Task
Reproduce the data below word for word, from the line containing "blue arrow: moved 1" through the line containing "cyan square: moved 1 px left, 3 px down", inclusive, and leave out the pictures.

Data entries
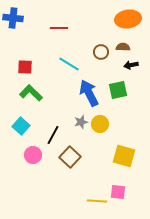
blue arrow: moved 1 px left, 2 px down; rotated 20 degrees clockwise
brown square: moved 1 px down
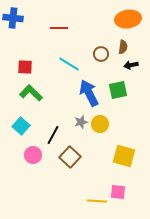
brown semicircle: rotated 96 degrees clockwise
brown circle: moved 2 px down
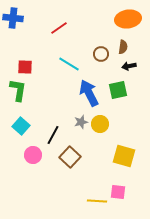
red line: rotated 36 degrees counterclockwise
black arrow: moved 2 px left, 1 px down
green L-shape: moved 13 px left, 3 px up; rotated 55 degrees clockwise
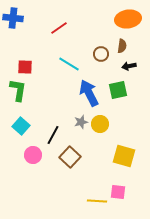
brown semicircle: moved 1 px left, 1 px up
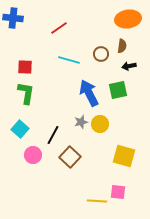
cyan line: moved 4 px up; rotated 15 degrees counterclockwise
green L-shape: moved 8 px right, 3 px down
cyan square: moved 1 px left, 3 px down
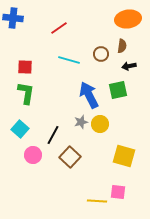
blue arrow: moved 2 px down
==
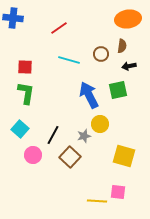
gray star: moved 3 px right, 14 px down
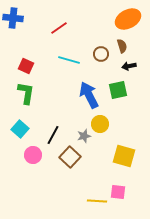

Task output
blue arrow: moved 1 px left, 2 px down; rotated 20 degrees clockwise
brown square: moved 1 px down
brown semicircle: rotated 96 degrees clockwise
brown circle: moved 2 px down
red line: rotated 36 degrees counterclockwise
black arrow: moved 2 px left, 1 px down
green L-shape: moved 13 px left, 3 px up; rotated 55 degrees clockwise
brown semicircle: moved 1 px left, 1 px up
cyan line: moved 4 px up; rotated 15 degrees counterclockwise
green L-shape: moved 8 px right, 3 px down
cyan square: moved 1 px left, 3 px down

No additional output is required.